Leave out the pictures and repeat exactly the lines from the one containing "R6: 8.2k (AUX, INT) -> 8.2k (SCL, VDD)" through the final line of the listing below.

*** Block opens ***

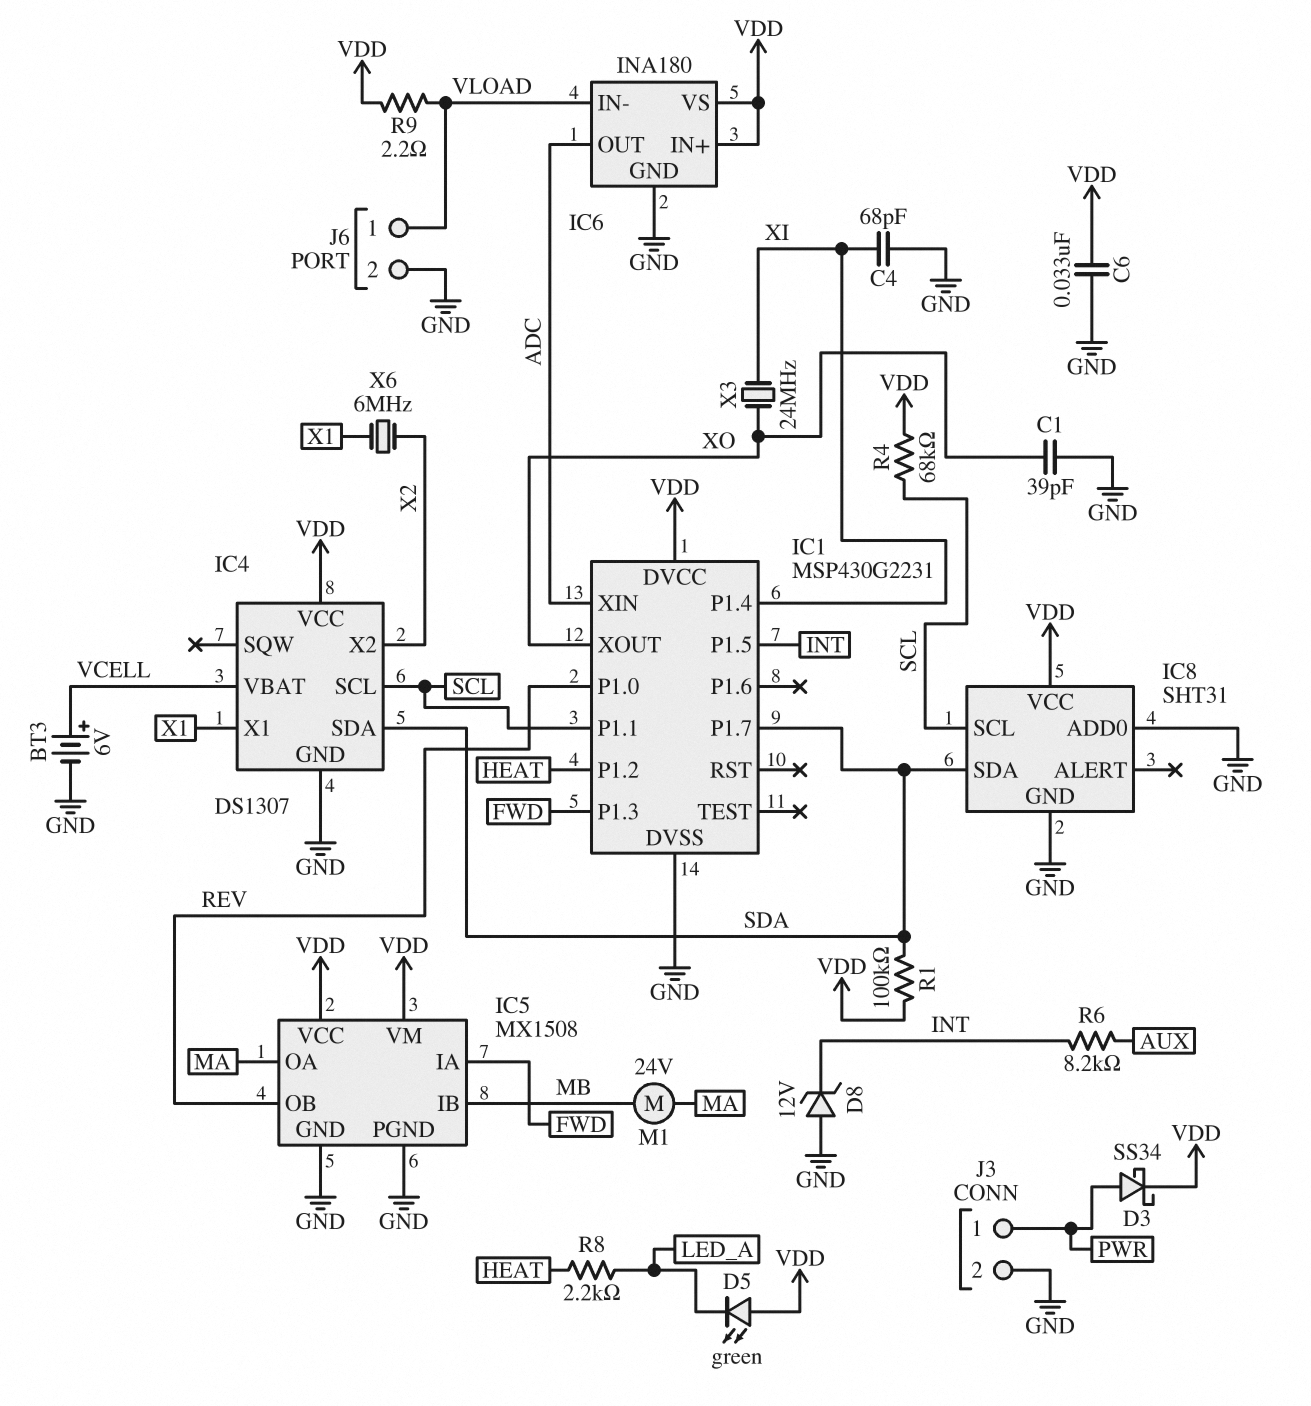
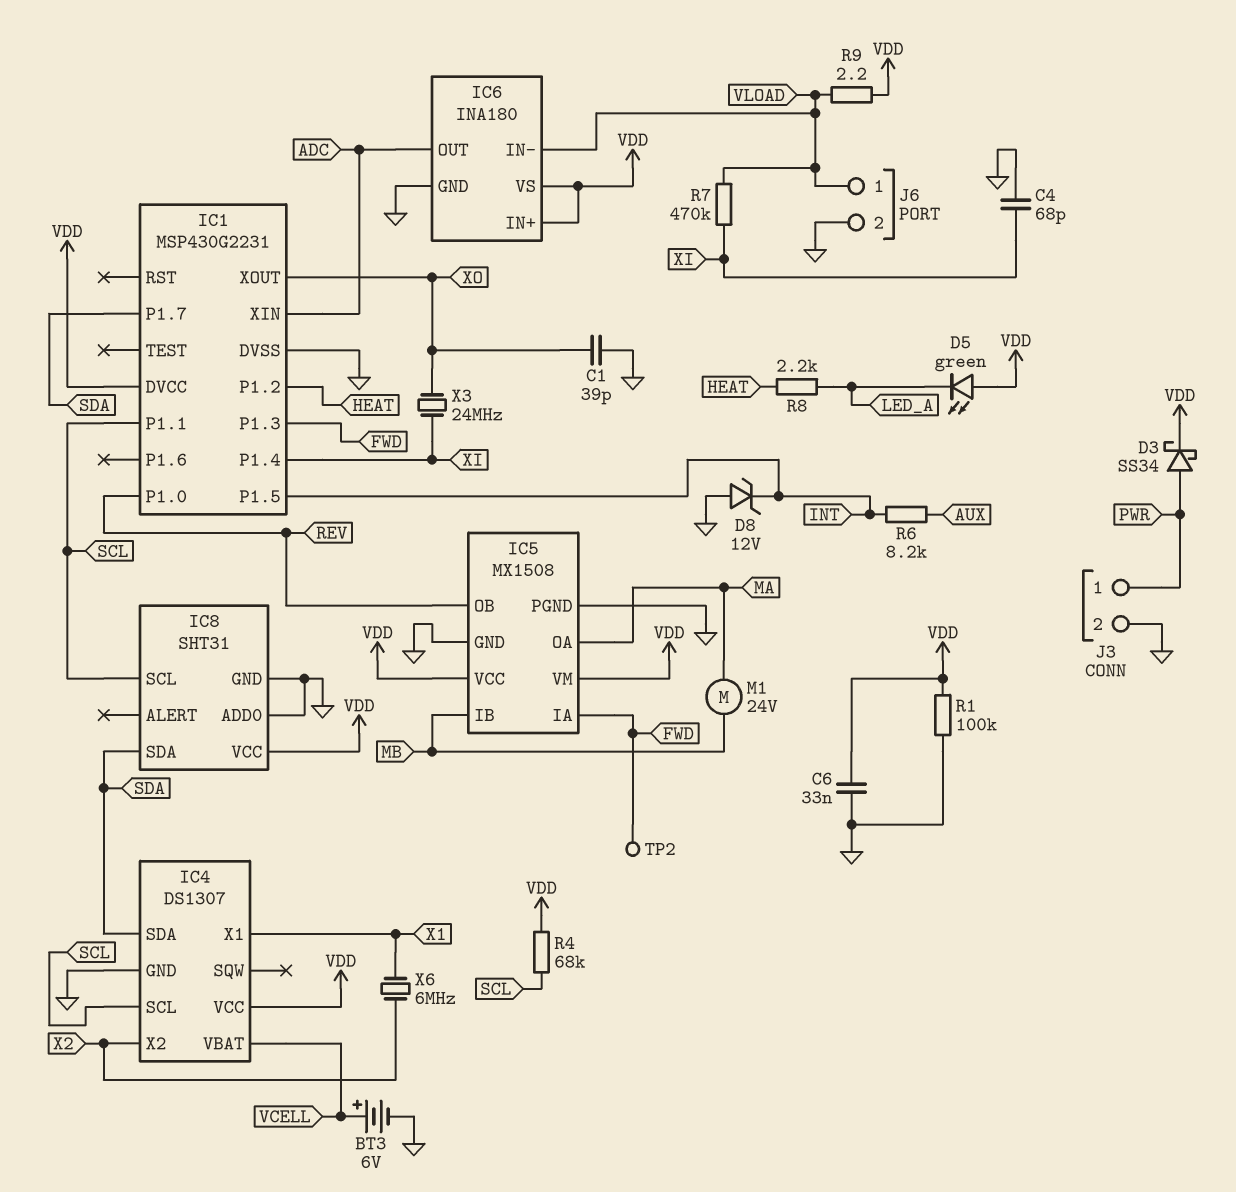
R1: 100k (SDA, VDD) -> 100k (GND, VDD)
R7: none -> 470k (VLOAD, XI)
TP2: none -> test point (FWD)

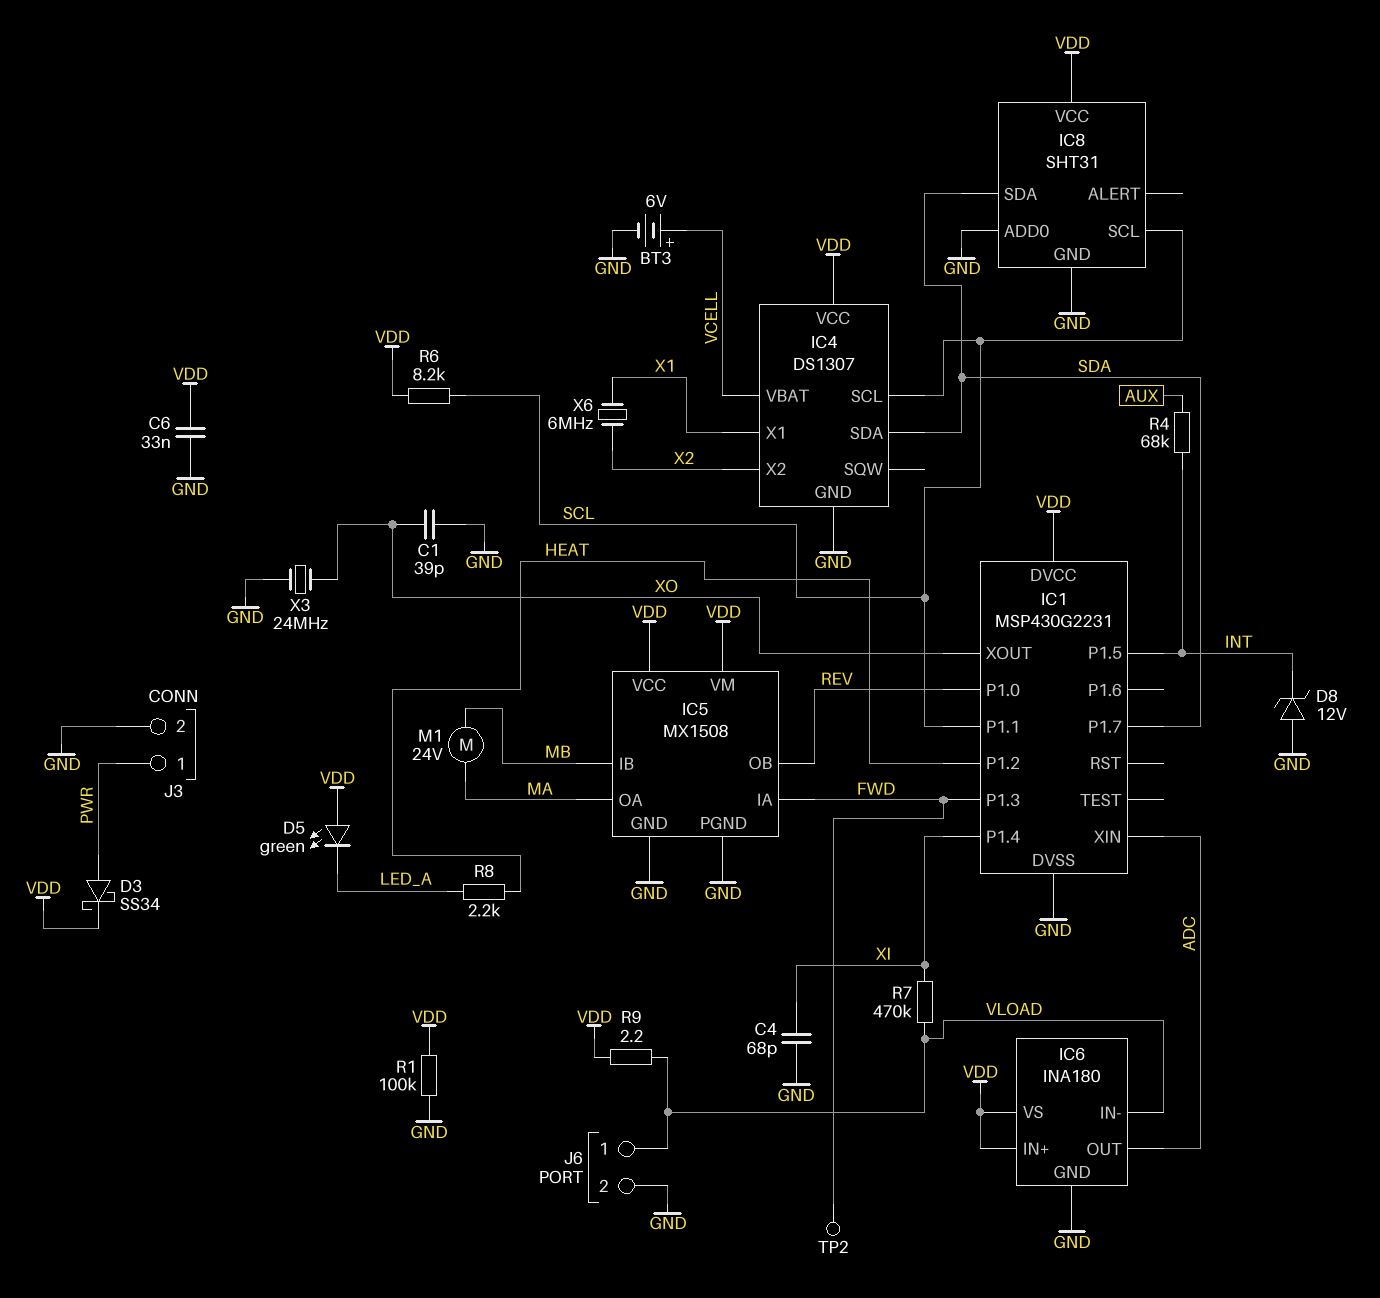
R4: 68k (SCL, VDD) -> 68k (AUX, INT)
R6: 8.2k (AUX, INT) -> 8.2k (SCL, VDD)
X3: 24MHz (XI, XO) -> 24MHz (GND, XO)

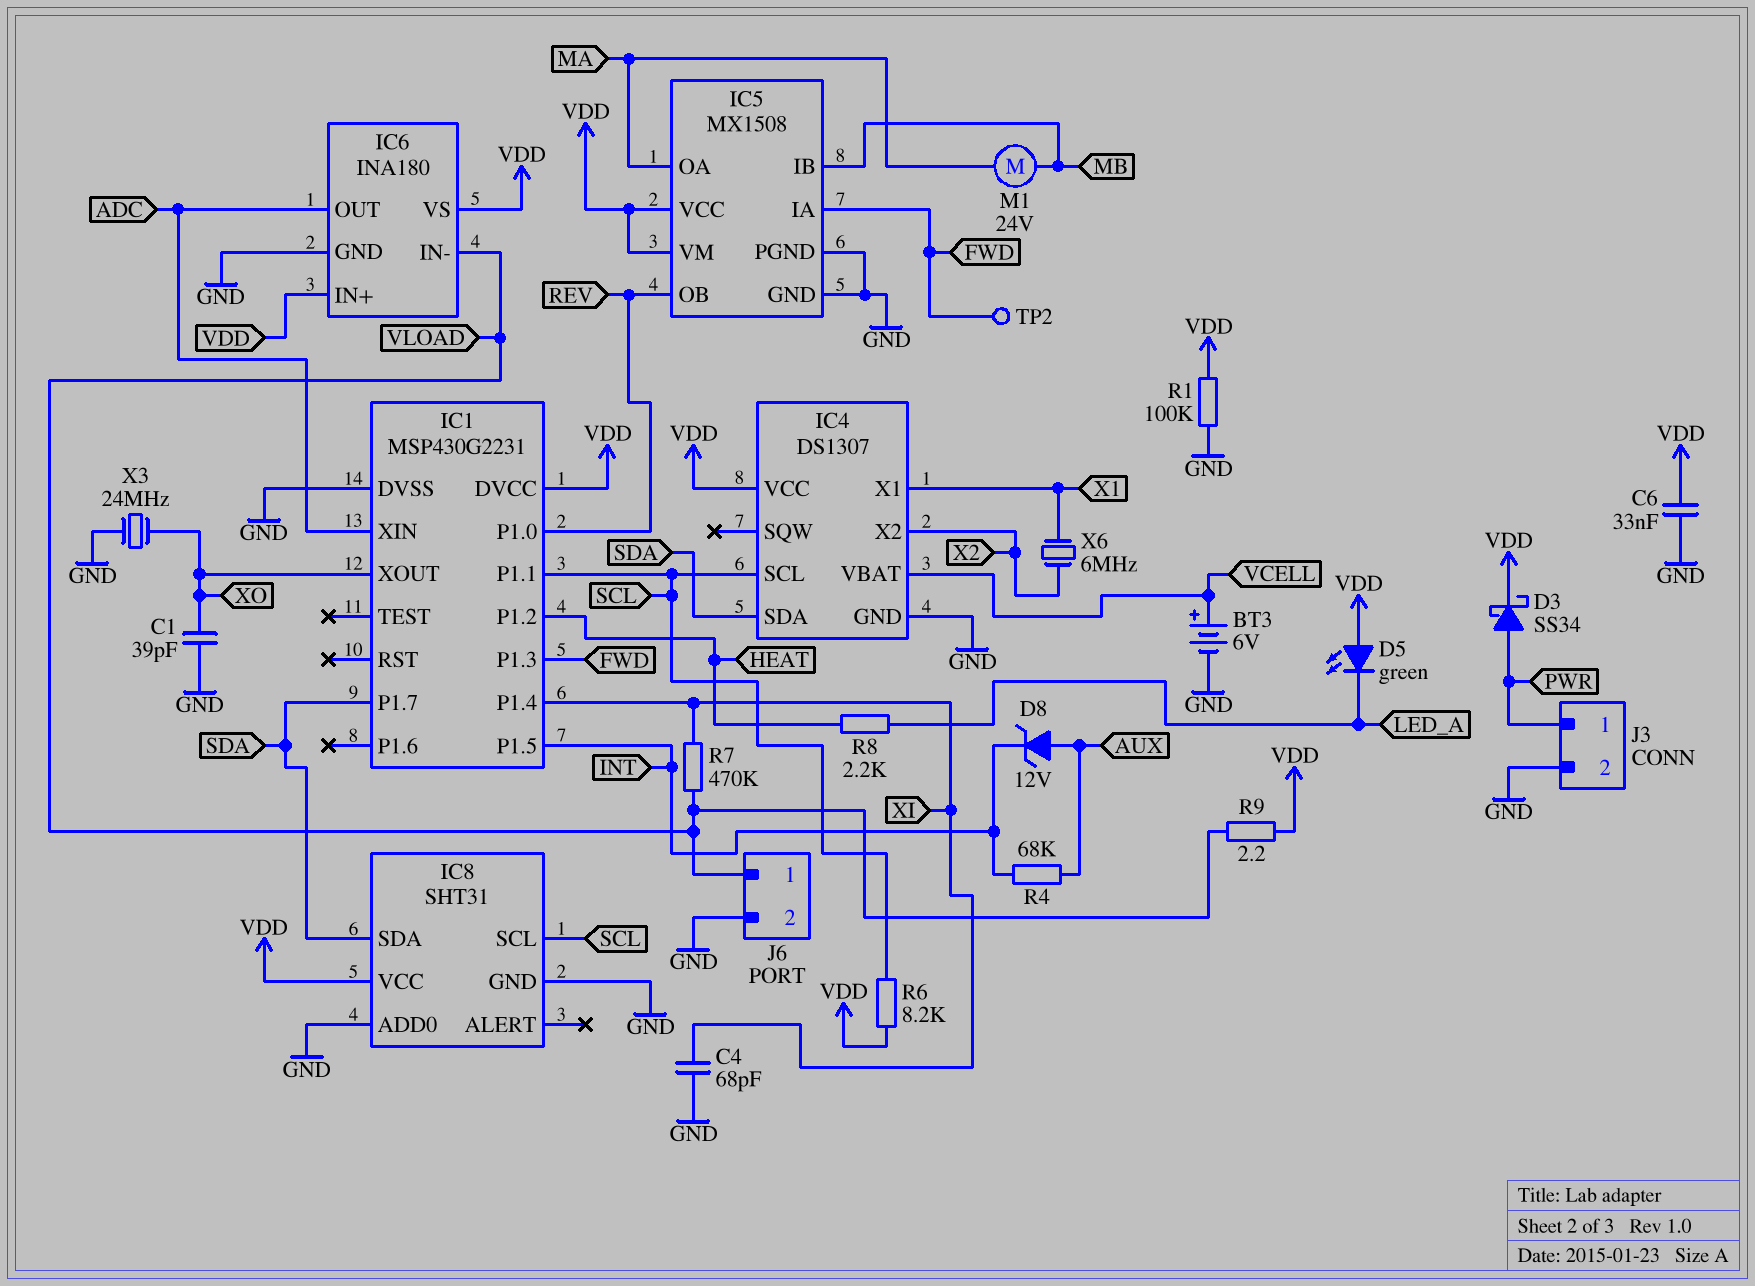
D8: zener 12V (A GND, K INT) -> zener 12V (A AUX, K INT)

*** Block closes ***

RESULT OF THIS TASK>
R6: 8.2k (AUX, INT) -> 8.2k (SCL, VDD)
X3: 24MHz (XI, XO) -> 24MHz (GND, XO)

D8: zener 12V (A GND, K INT) -> zener 12V (A AUX, K INT)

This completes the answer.